(Items listed in a dataset)
-*-*-

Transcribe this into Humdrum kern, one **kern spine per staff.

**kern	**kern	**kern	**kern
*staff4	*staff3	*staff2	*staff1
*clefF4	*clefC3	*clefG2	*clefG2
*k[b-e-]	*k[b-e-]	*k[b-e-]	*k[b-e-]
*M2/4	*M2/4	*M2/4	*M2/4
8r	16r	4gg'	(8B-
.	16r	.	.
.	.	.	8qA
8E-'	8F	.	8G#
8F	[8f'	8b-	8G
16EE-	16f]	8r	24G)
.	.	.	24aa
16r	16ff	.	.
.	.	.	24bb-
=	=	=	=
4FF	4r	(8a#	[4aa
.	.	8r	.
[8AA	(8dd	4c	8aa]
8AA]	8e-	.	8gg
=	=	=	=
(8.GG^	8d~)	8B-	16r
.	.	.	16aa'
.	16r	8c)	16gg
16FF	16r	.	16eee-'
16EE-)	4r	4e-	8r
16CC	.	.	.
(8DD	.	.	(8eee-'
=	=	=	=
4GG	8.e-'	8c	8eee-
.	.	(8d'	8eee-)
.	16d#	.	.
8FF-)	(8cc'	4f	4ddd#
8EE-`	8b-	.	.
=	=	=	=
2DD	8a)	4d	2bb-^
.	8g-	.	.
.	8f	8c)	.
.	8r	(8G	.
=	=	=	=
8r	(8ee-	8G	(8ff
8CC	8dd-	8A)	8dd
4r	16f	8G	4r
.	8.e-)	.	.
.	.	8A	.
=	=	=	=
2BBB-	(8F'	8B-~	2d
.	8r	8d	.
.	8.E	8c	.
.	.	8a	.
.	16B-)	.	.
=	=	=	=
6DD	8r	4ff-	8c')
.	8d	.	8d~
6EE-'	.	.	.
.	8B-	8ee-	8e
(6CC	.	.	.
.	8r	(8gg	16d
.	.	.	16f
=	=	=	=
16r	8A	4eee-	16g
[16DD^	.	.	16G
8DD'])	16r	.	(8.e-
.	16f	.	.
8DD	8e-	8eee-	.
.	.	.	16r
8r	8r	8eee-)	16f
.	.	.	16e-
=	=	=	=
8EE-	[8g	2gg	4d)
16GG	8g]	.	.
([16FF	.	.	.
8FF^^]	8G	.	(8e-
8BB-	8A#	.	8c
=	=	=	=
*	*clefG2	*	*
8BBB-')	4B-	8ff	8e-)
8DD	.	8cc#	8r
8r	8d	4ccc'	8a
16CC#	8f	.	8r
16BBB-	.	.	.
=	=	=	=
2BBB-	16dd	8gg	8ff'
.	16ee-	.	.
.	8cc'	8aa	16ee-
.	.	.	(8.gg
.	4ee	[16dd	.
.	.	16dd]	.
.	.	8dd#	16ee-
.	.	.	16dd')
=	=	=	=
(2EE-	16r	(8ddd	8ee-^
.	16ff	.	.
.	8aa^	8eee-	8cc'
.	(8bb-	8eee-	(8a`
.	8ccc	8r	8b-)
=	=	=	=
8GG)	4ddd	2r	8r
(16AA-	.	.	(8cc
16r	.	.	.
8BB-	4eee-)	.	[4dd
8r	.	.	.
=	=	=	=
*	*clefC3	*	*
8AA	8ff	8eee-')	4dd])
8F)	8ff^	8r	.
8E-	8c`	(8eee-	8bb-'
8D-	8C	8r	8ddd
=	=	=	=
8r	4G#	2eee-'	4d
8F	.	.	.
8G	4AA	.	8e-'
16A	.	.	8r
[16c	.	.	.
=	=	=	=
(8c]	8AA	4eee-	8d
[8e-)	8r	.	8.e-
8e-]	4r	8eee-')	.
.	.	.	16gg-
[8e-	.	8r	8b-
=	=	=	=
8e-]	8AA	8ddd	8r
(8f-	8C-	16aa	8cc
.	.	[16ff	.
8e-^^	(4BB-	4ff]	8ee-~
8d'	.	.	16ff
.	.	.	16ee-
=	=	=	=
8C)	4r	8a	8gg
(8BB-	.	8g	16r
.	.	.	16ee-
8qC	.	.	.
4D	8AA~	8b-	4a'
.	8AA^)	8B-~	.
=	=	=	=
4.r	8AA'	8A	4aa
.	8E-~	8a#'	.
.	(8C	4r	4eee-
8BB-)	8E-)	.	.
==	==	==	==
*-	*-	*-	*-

-*-*-

▶ Work required
Show every line of the material above that contains the string "kern". Treat uppercase and lowercase letters as different.

▶ Solution
Transcribe this into Humdrum kern, one **kern spine per staff.
**kern	**kern	**kern	**kern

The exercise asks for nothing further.